[RECORD EXCERPTS Boundary: Start]

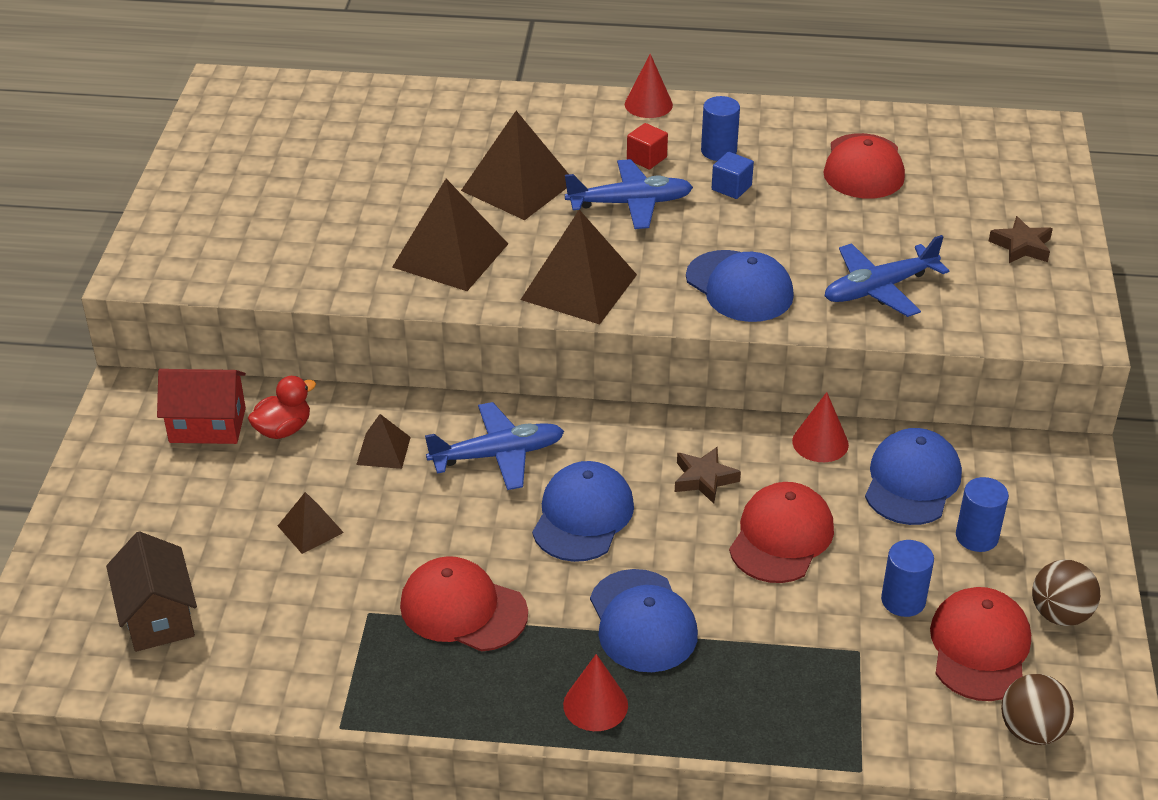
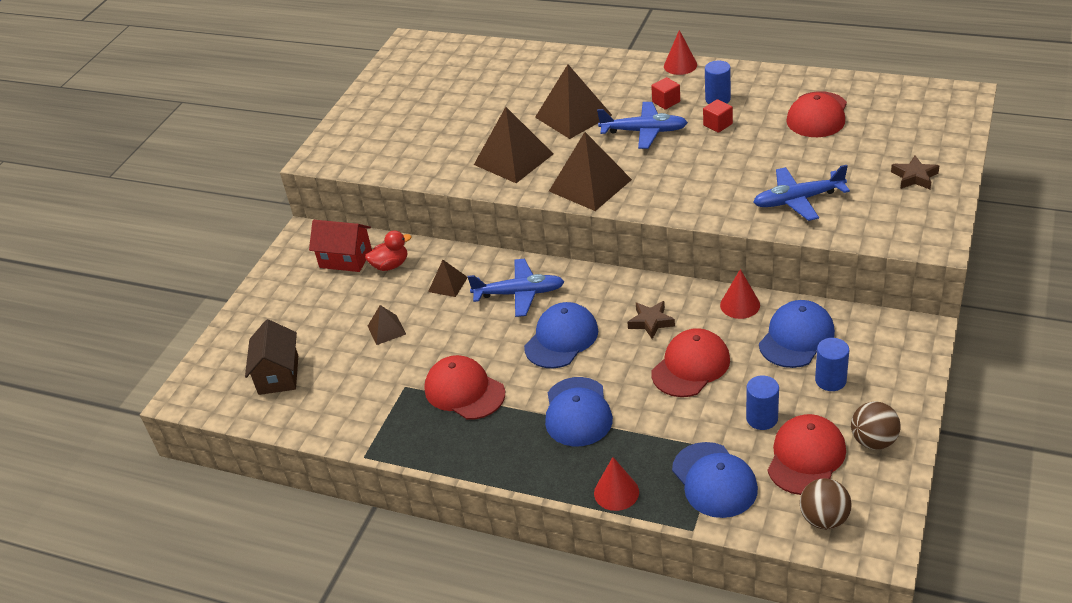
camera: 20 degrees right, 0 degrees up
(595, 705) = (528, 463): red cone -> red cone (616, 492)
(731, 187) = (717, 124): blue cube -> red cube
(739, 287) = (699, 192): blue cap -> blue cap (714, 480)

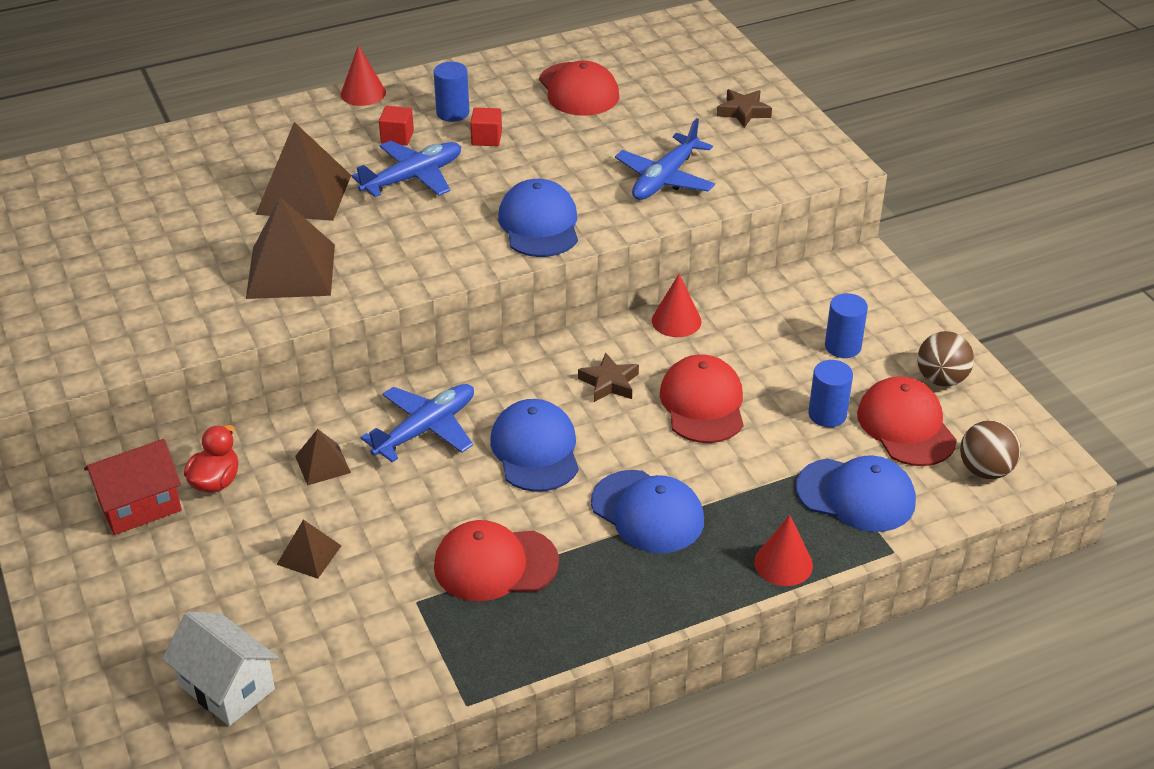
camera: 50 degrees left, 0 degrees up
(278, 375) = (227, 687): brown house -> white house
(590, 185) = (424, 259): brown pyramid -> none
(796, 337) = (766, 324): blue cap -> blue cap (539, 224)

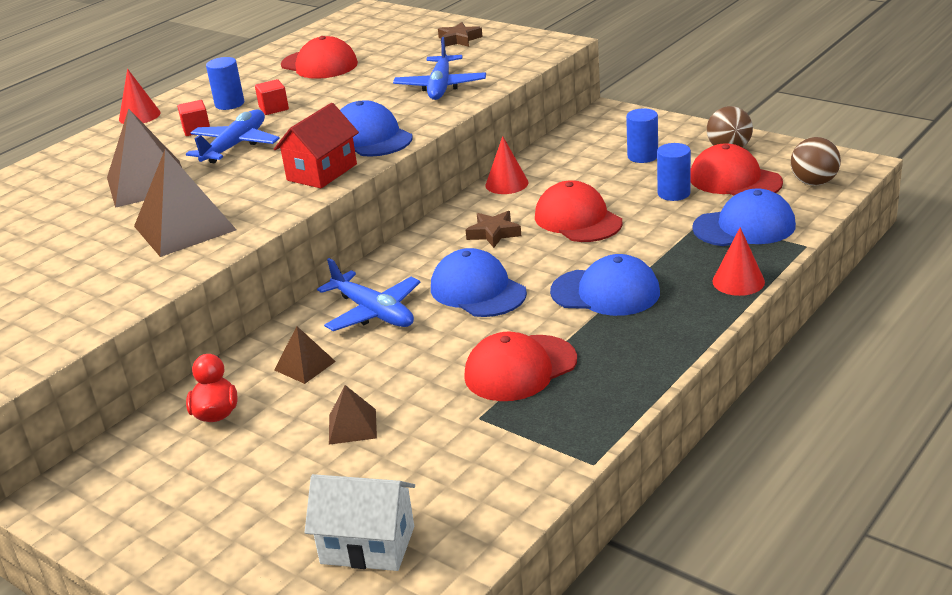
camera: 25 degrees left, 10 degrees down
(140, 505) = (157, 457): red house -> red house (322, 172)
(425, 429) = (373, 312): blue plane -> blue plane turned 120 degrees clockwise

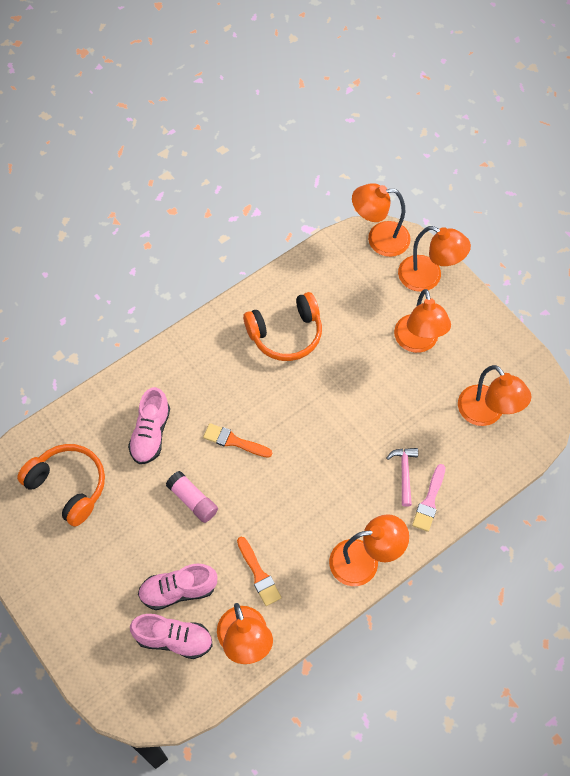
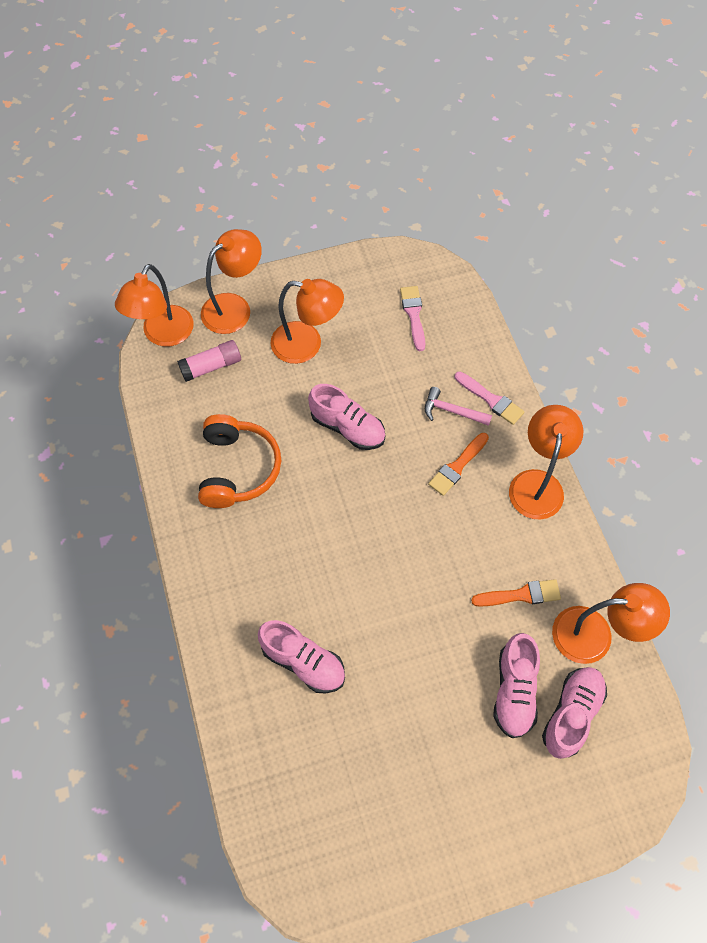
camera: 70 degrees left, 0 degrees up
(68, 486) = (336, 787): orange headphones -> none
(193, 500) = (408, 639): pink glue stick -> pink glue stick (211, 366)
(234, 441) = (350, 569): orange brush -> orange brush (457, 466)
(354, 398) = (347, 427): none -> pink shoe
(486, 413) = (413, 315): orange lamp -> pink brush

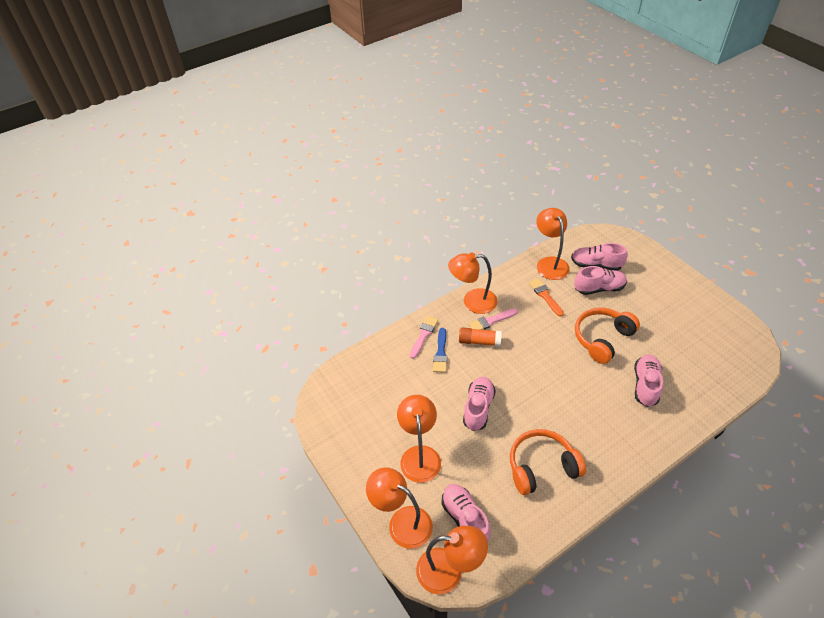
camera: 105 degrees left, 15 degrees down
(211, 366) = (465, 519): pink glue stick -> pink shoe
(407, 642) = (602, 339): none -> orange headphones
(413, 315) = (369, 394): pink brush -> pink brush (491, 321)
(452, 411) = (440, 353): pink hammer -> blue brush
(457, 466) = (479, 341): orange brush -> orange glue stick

[RECORD EXCERPTS Boundary: End]

Once the line with "(739, 287) = (699, 192): blue" is found above, transcribe each line from it through the line with "(452, 411) = (440, 353): pink", exactly, and omit the pictures.

(739, 287) = (699, 192): blue cap -> blue cap (714, 480)

camera: 50 degrees left, 0 degrees up
(278, 375) = (227, 687): brown house -> white house
(590, 185) = (424, 259): brown pyramid -> none
(796, 337) = (766, 324): blue cap -> blue cap (539, 224)

camera: 25 degrees left, 10 degrees down
(140, 505) = (157, 457): red house -> red house (322, 172)
(425, 429) = (373, 312): blue plane -> blue plane turned 120 degrees clockwise

camera: 70 degrees left, 0 degrees up
(68, 486) = (336, 787): orange headphones -> none
(193, 500) = (408, 639): pink glue stick -> pink glue stick (211, 366)
(234, 441) = (350, 569): orange brush -> orange brush (457, 466)
(354, 398) = (347, 427): none -> pink shoe
(486, 413) = (413, 315): orange lamp -> pink brush

camera: 105 degrees left, 15 degrees down
(211, 366) = (465, 519): pink glue stick -> pink shoe
(407, 642) = (602, 339): none -> orange headphones
(413, 315) = (369, 394): pink brush -> pink brush (491, 321)
(452, 411) = (440, 353): pink hammer -> blue brush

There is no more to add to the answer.